Records excerpted from a collection

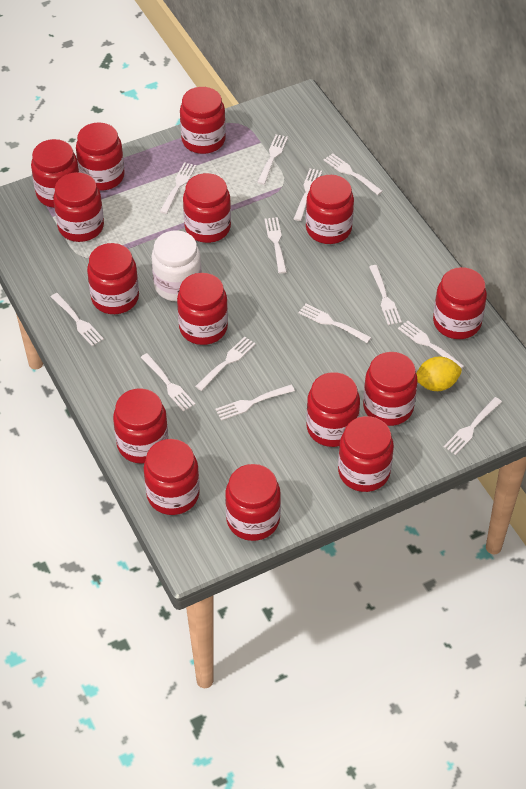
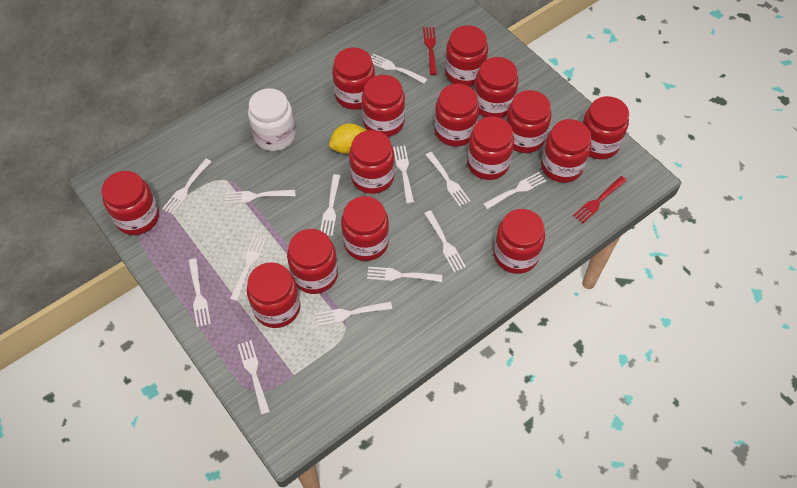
red fork: 0 -> 2

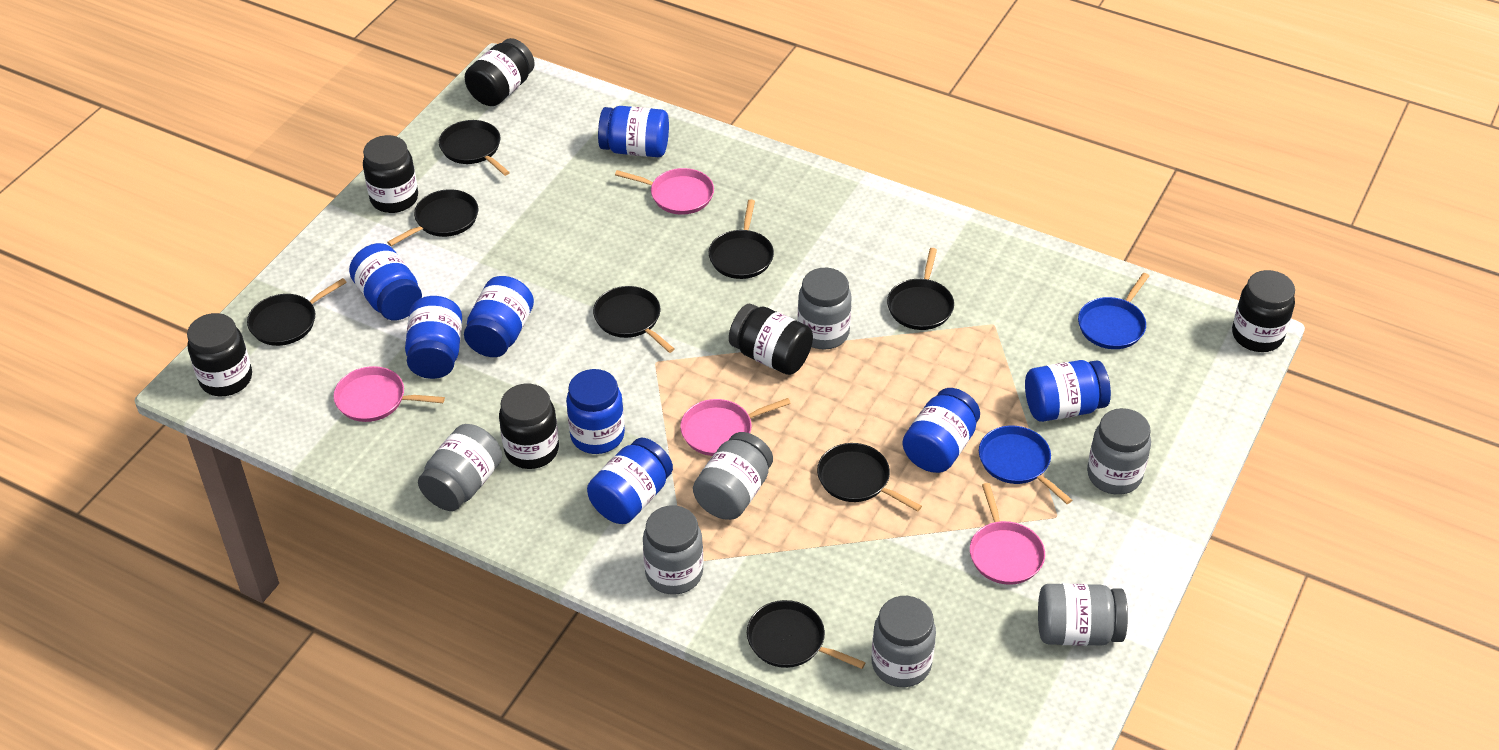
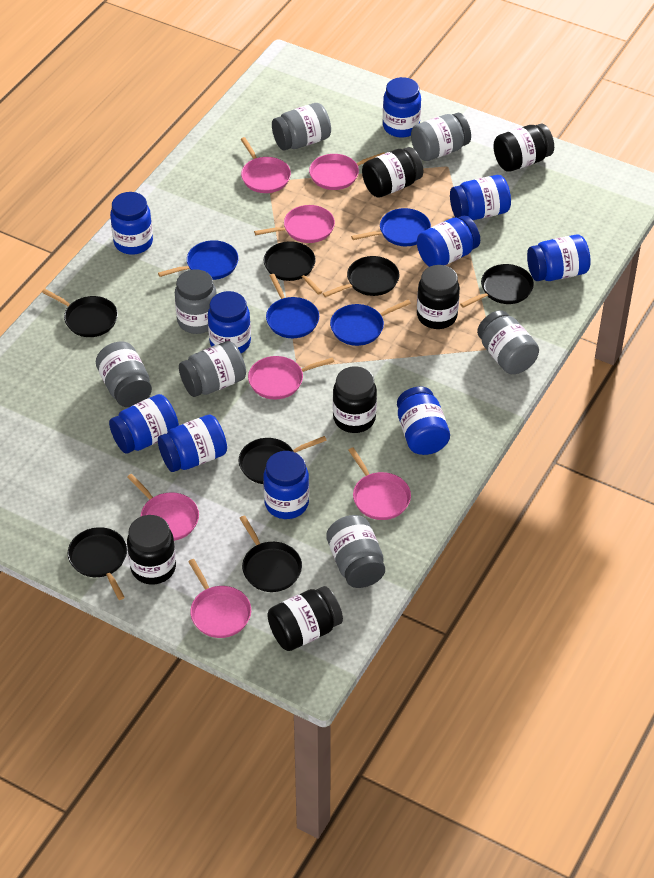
black pan: 8 -> 7
blue jar: 8 -> 10
blue pan: 2 -> 4
pink pan: 4 -> 7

**WORK ORDER:** Repeat the records above exactly, leaving out any pictures they contain.

**YOUR SOLUTION:**
red fork: 0 -> 2

black pan: 8 -> 7
blue jar: 8 -> 10
blue pan: 2 -> 4
pink pan: 4 -> 7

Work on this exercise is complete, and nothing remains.